- WHAT THE EXERCISE ASKS
All of the data below must be reproduced word for word, but without its images.
******************************
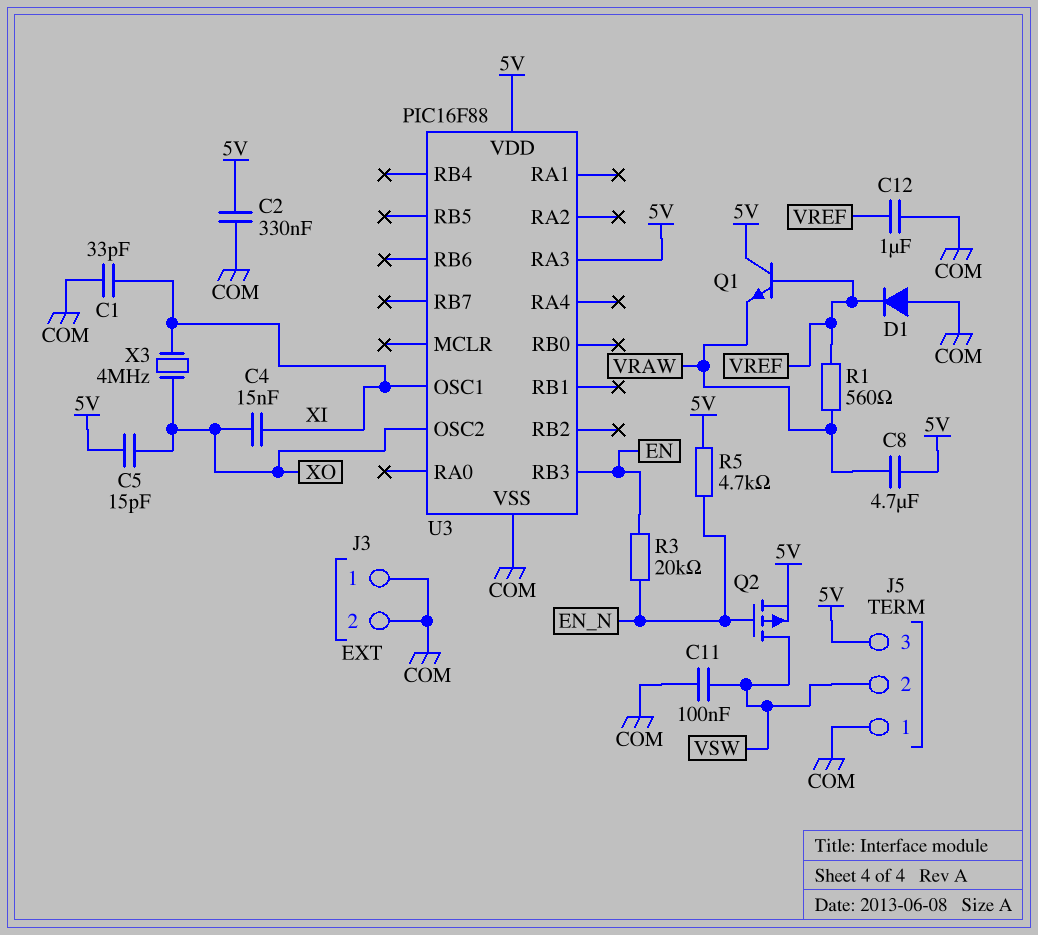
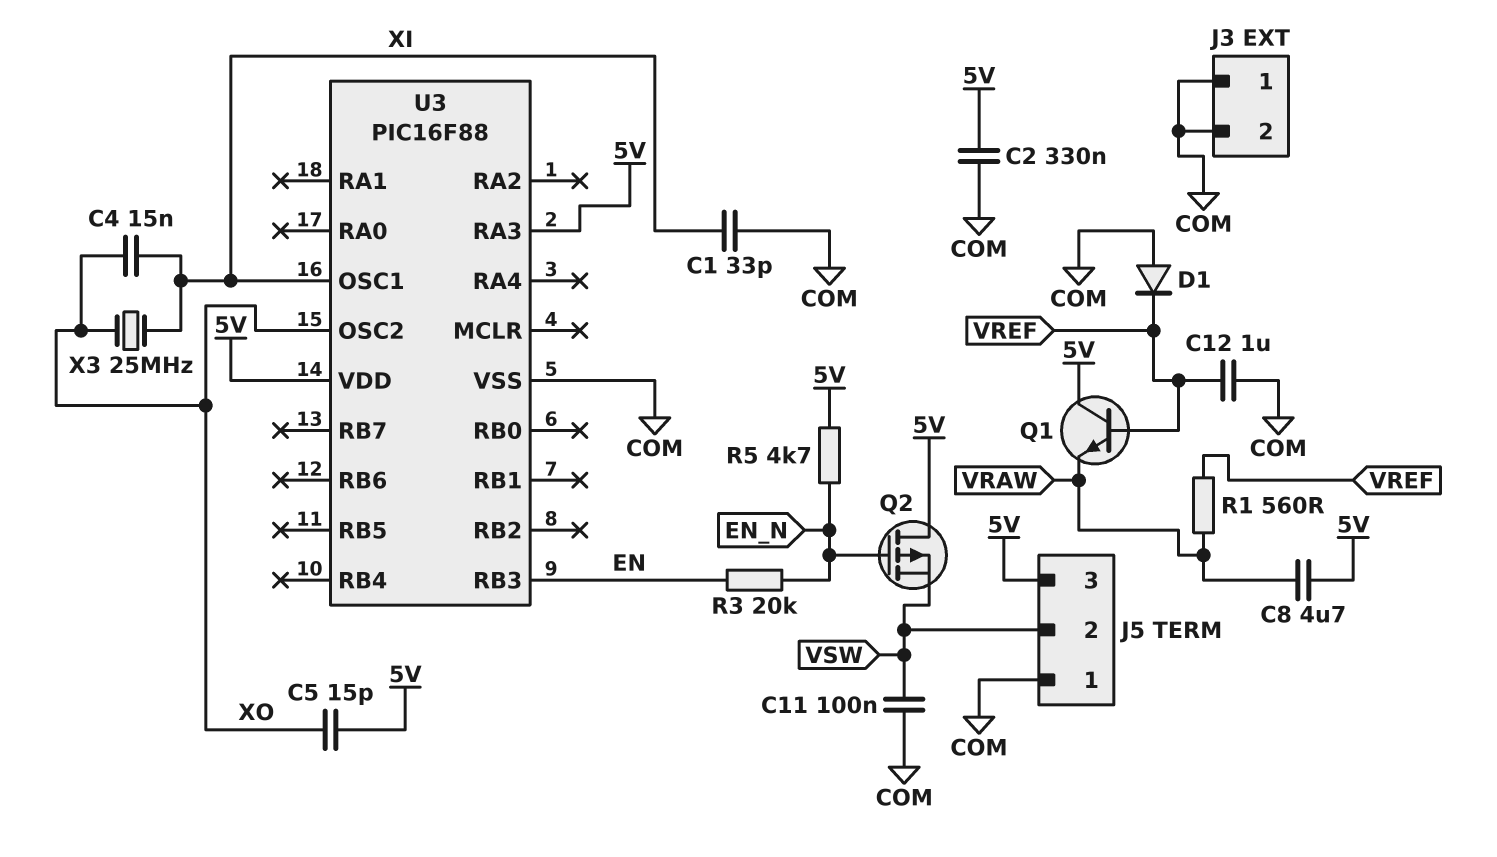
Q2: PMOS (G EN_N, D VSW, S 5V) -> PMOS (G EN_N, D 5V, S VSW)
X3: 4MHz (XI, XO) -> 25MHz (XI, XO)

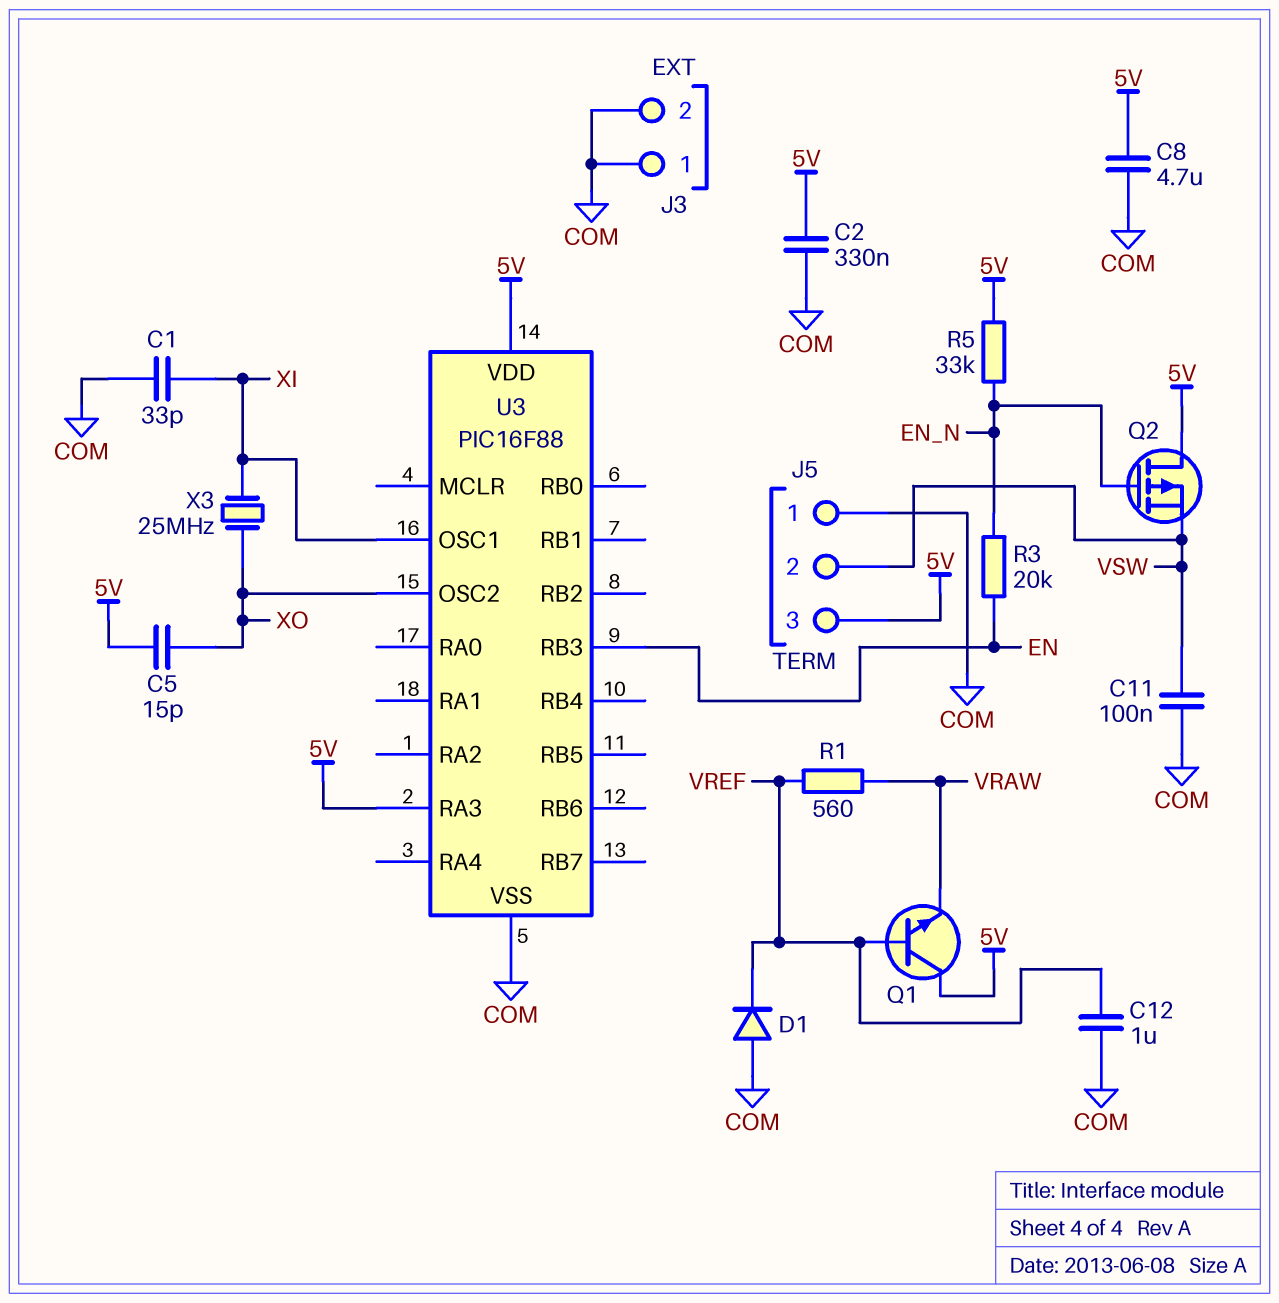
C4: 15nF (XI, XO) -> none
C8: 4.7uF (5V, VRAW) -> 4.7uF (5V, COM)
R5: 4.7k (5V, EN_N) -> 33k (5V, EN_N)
******************************
- SOLUTION TO THE EXERCISE
Q2: PMOS (G EN_N, D VSW, S 5V) -> PMOS (G EN_N, D 5V, S VSW)
X3: 4MHz (XI, XO) -> 25MHz (XI, XO)

C4: 15nF (XI, XO) -> none
C8: 4.7uF (5V, VRAW) -> 4.7uF (5V, COM)
R5: 4.7k (5V, EN_N) -> 33k (5V, EN_N)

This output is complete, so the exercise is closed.